▶ _AIM OF THE TASK_
Each line from the one holding "JOY3 pin VRX: A1 -> A10" through the end of the records should be returned exactly, while pictures are skipped.
*** Opening RECORD EXCERPTS ***
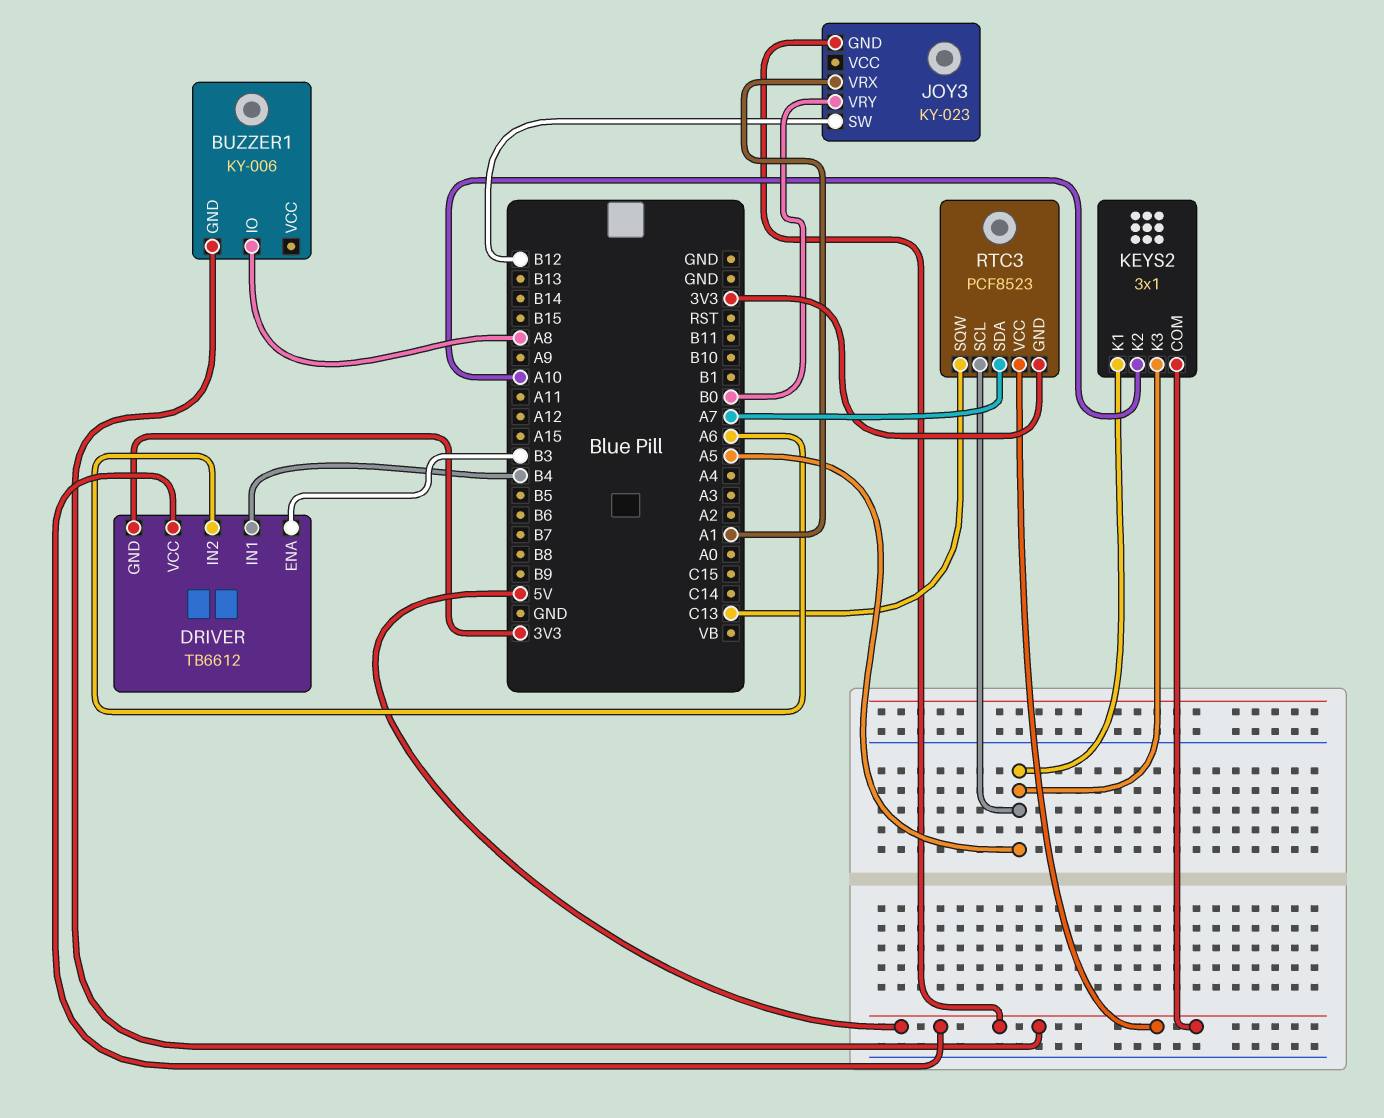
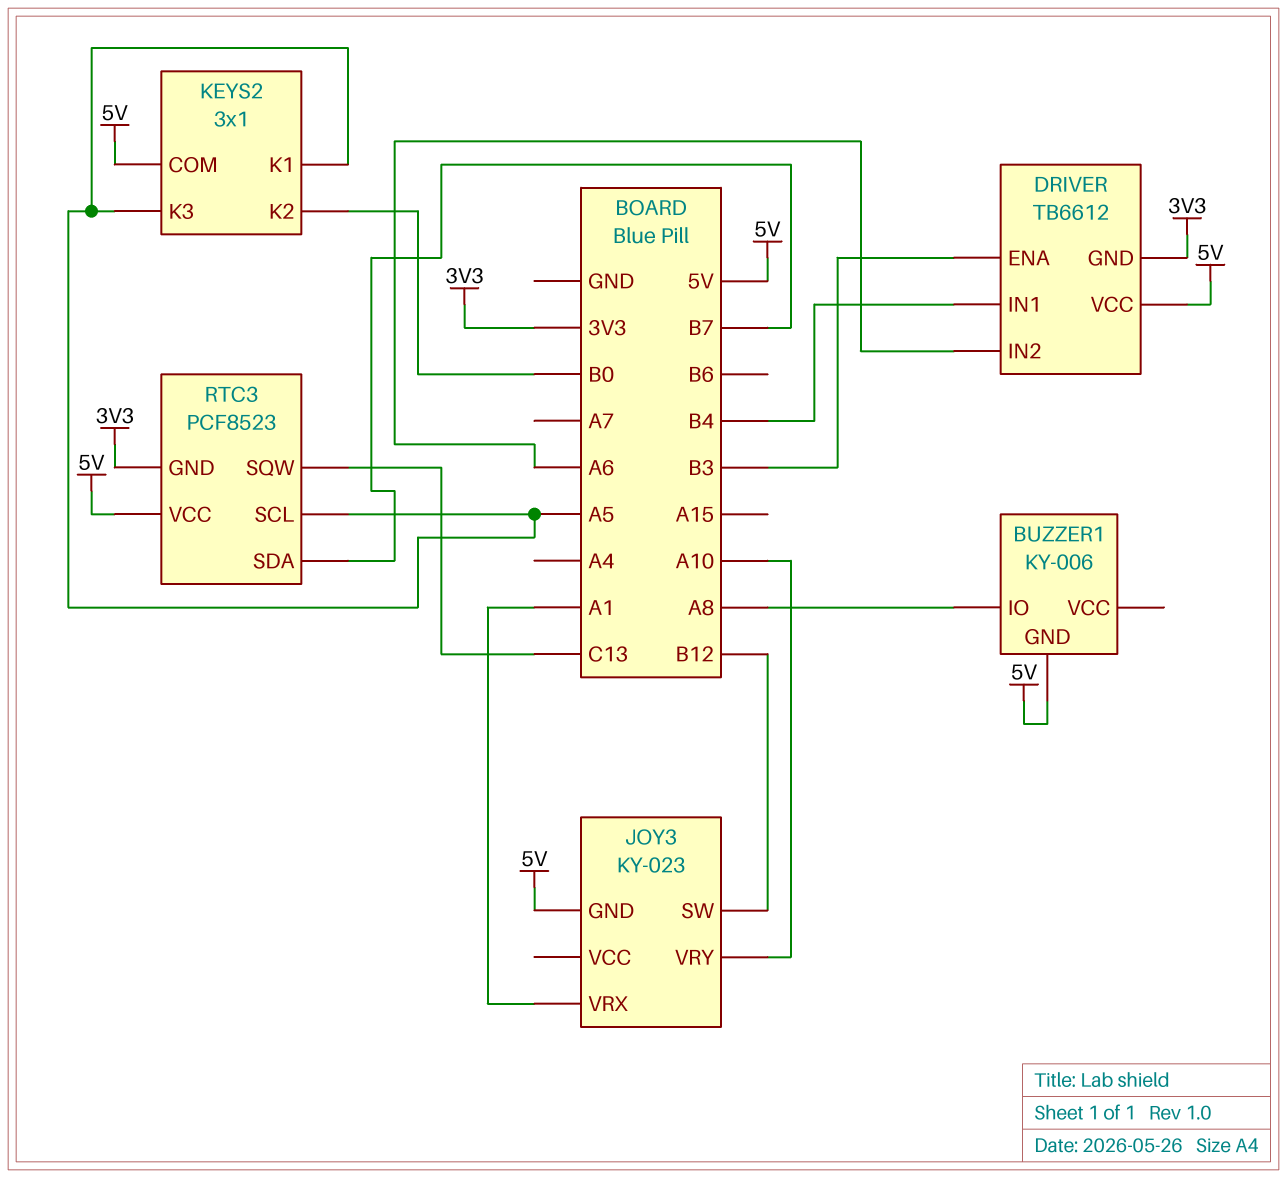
JOY3 pin VRY: B0 -> A10
KEYS2 pin K2: A10 -> B0
RTC3 pin SDA: A7 -> B7

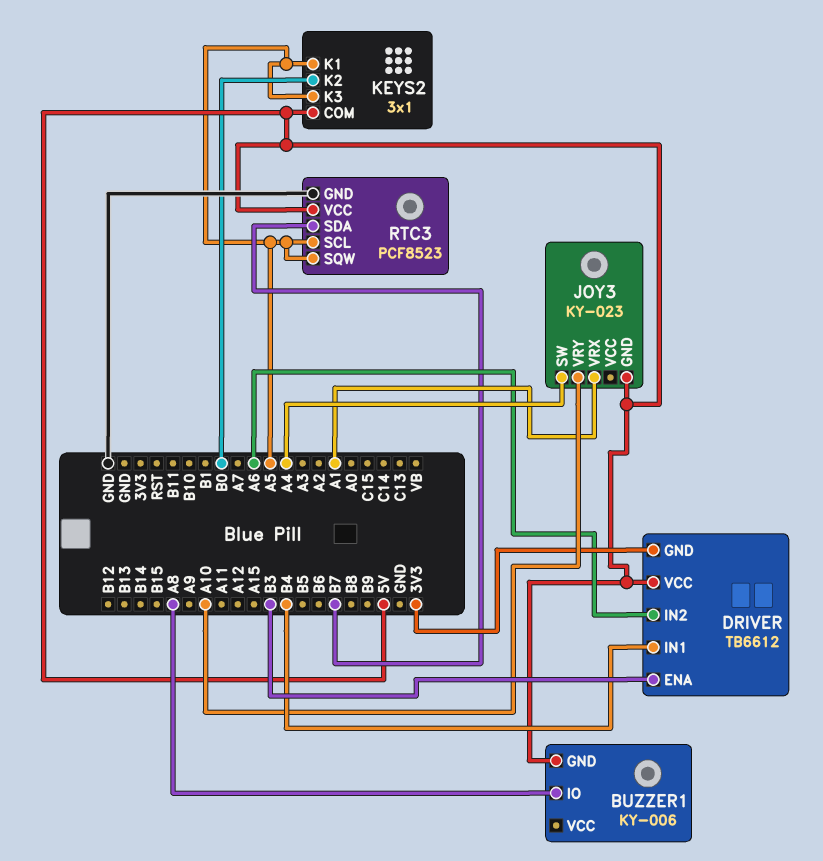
JOY3 pin SW: B12 -> A4
RTC3 pin GND: 3V3 -> GND
RTC3 pin SQW: C13 -> A5

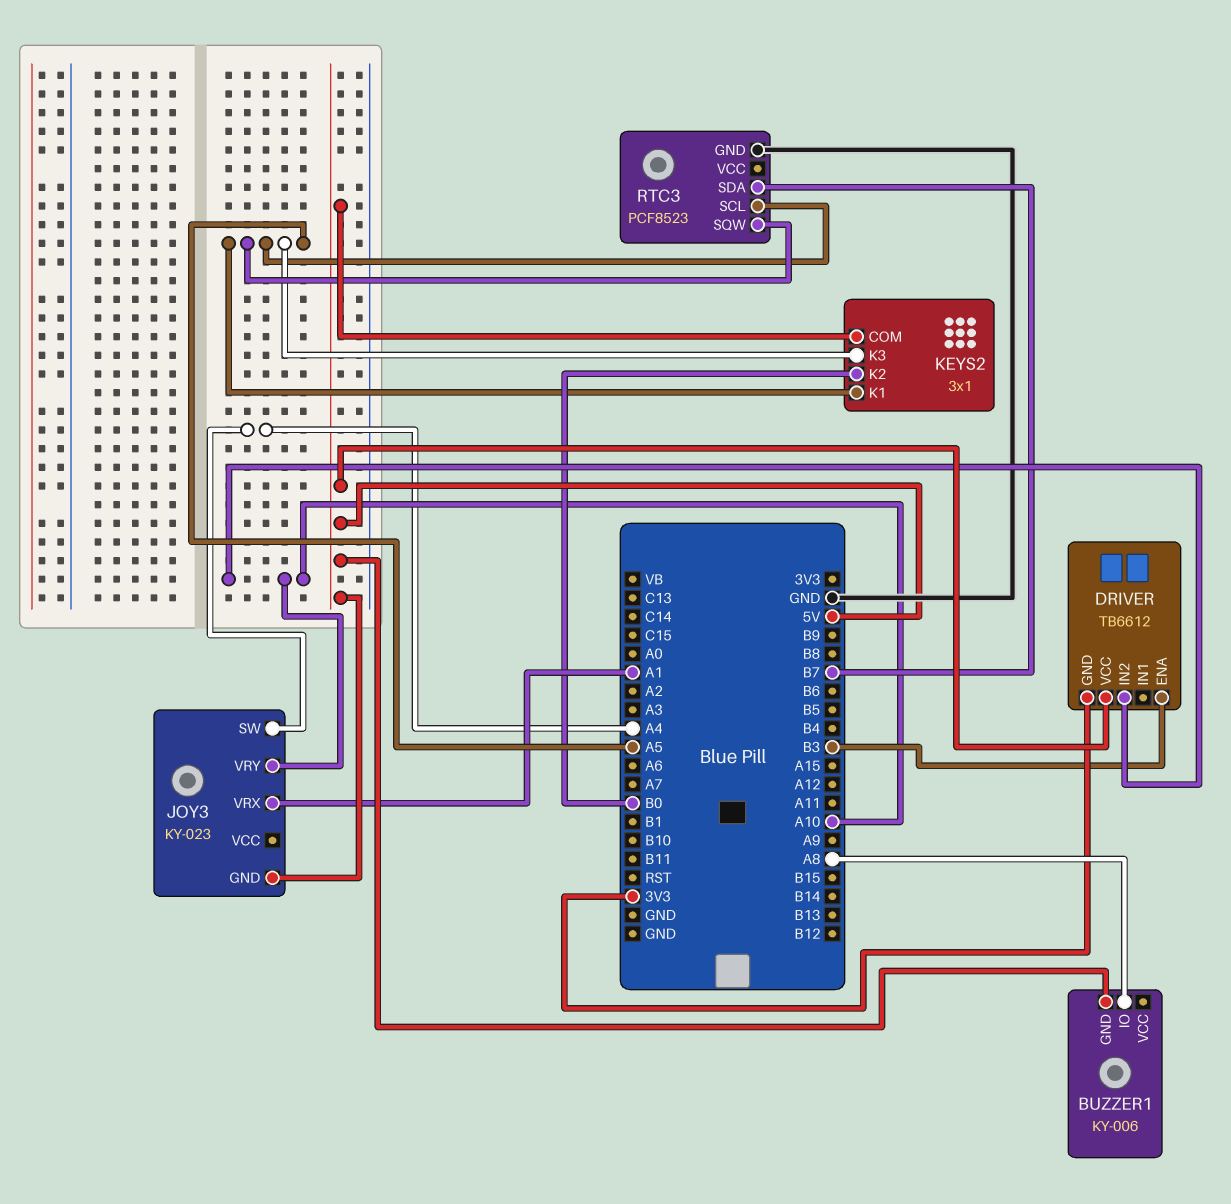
DRIVER pin IN1: B4 -> none
DRIVER pin IN2: A6 -> A10
RTC3 pin VCC: 5V -> none

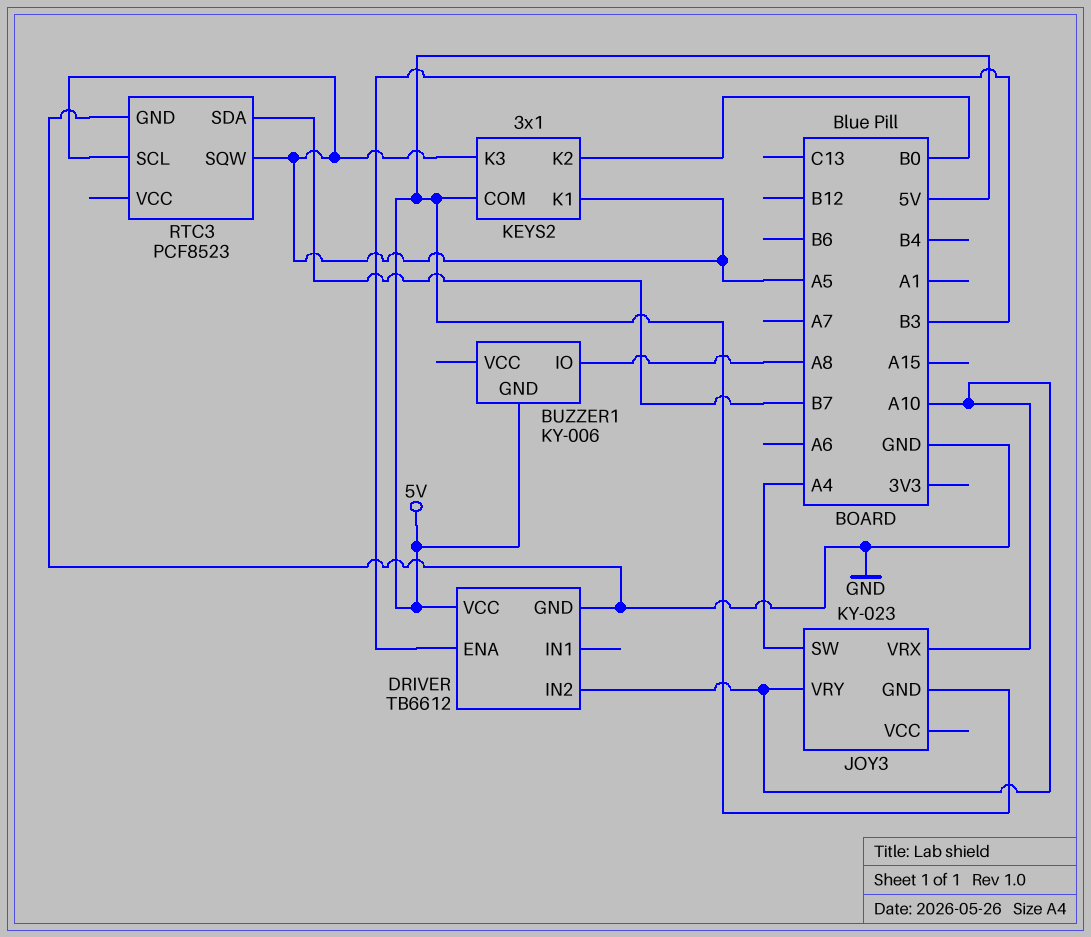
DRIVER pin GND: 3V3 -> GND
JOY3 pin VRX: A1 -> A10

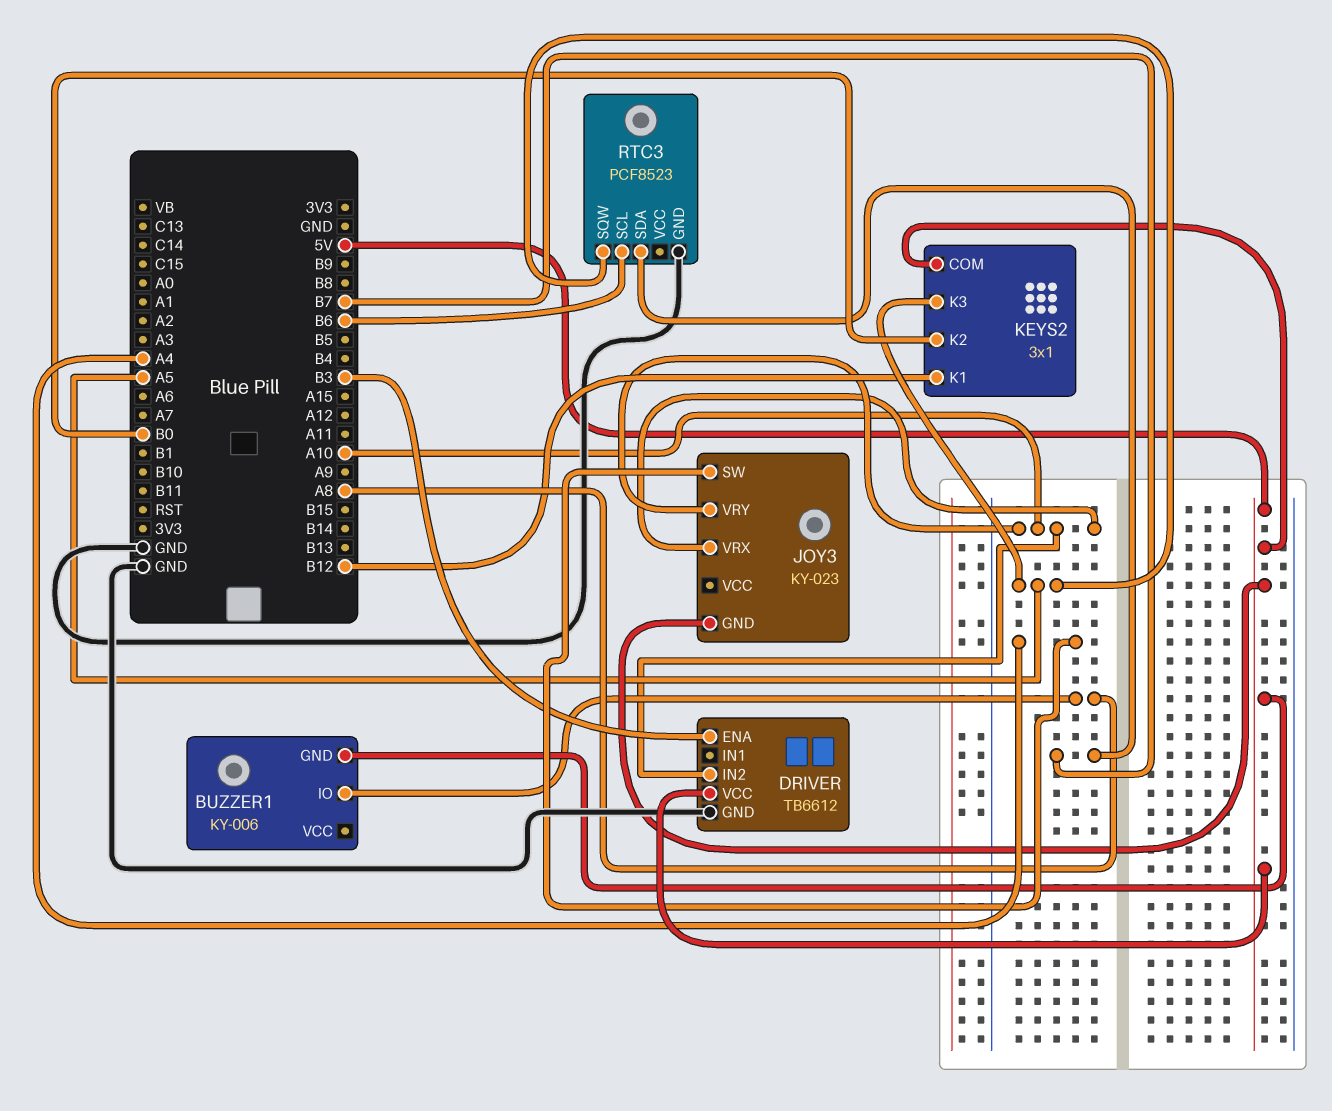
KEYS2 pin K1: A5 -> B12
RTC3 pin SCL: A5 -> B6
*** Closing RECORD EXCERPTS ***
▶ _SOLUTION BELOW_
JOY3 pin VRX: A1 -> A10

KEYS2 pin K1: A5 -> B12
RTC3 pin SCL: A5 -> B6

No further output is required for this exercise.